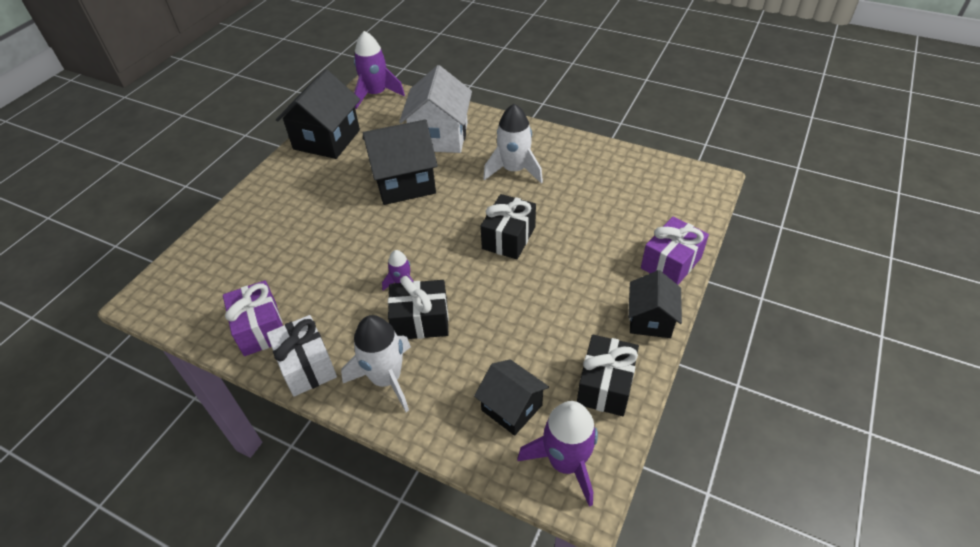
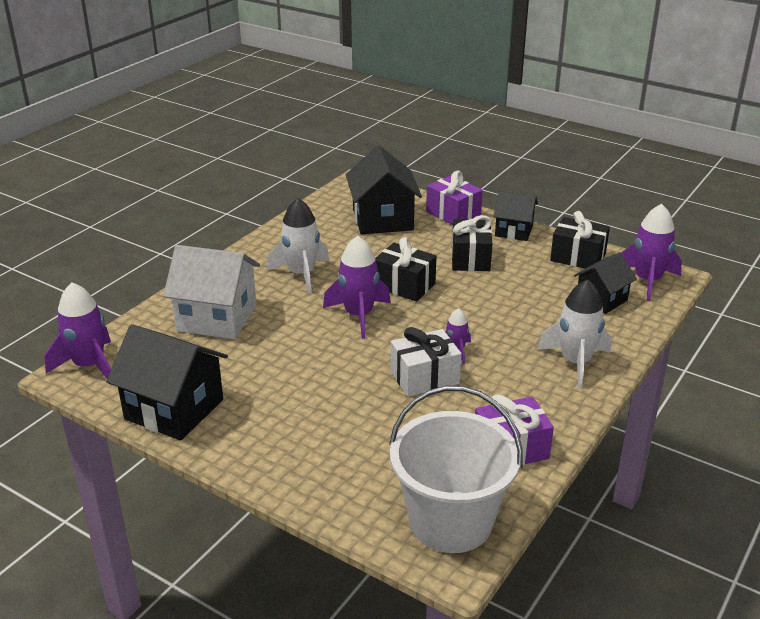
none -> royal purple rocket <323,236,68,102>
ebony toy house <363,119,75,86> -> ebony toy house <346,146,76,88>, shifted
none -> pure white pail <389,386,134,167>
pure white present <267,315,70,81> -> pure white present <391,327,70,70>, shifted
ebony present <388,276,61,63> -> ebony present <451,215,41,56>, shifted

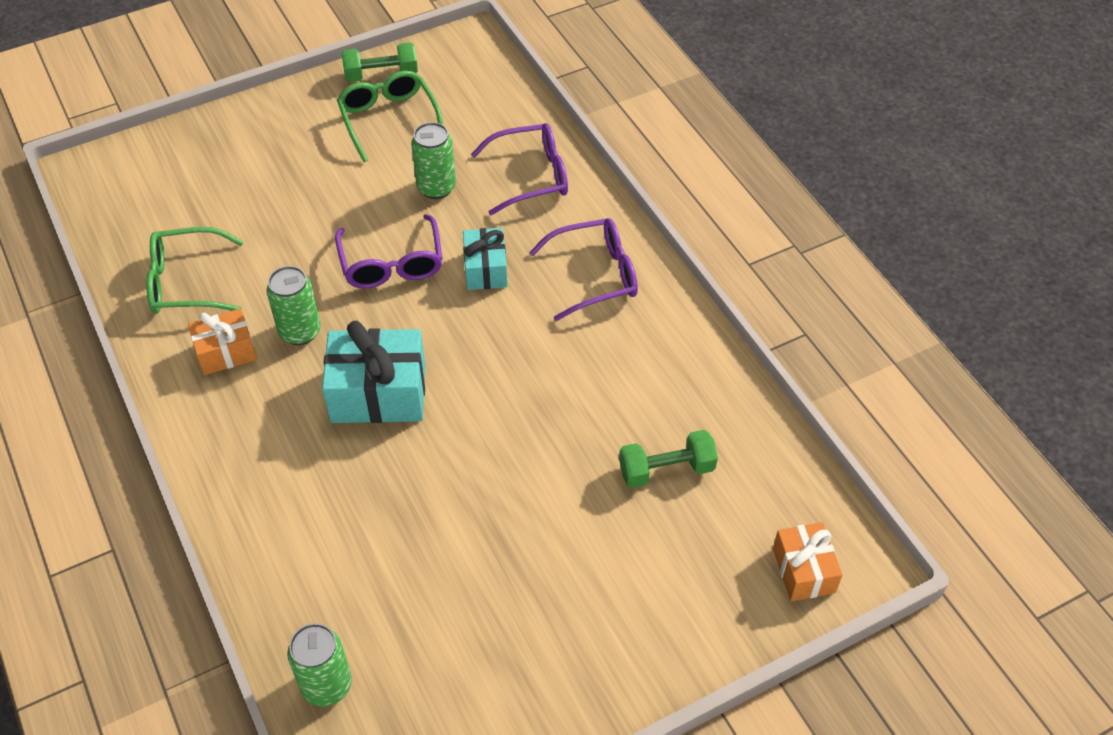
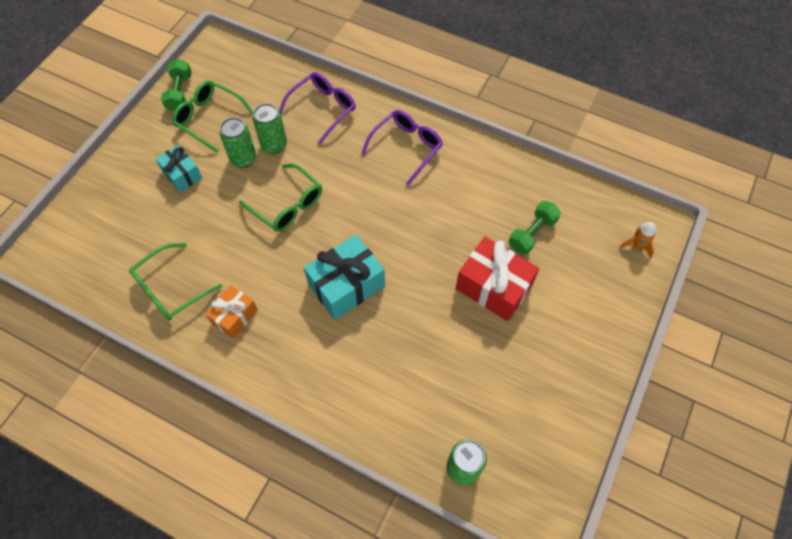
aqua present <463,228,44,62> -> aqua present <155,145,47,47>, shifted
green dumbbell <342,42,76,40> -> green dumbbell <161,59,31,52>, 45 degrees counterclockwise
green soda can <266,266,55,79> -> green soda can <220,117,36,51>, shifted
royal purple spectacles <335,214,108,75> -> green spectacles <239,164,83,68>
none -> crimson present <456,237,83,84>
orange-coloured present <773,522,70,79> -> orange-coloured rocket <620,222,36,36>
+===+
> WHAT YOU NEED TO DO
Ending at the line with "pure white present <267,315,70,81>", reproduce exactly the lines that begin at the top of the data, and include no pictures.

> ANSWER BOX
none -> royal purple rocket <323,236,68,102>
ebony toy house <363,119,75,86> -> ebony toy house <346,146,76,88>, shifted
none -> pure white pail <389,386,134,167>
pure white present <267,315,70,81> -> pure white present <391,327,70,70>, shifted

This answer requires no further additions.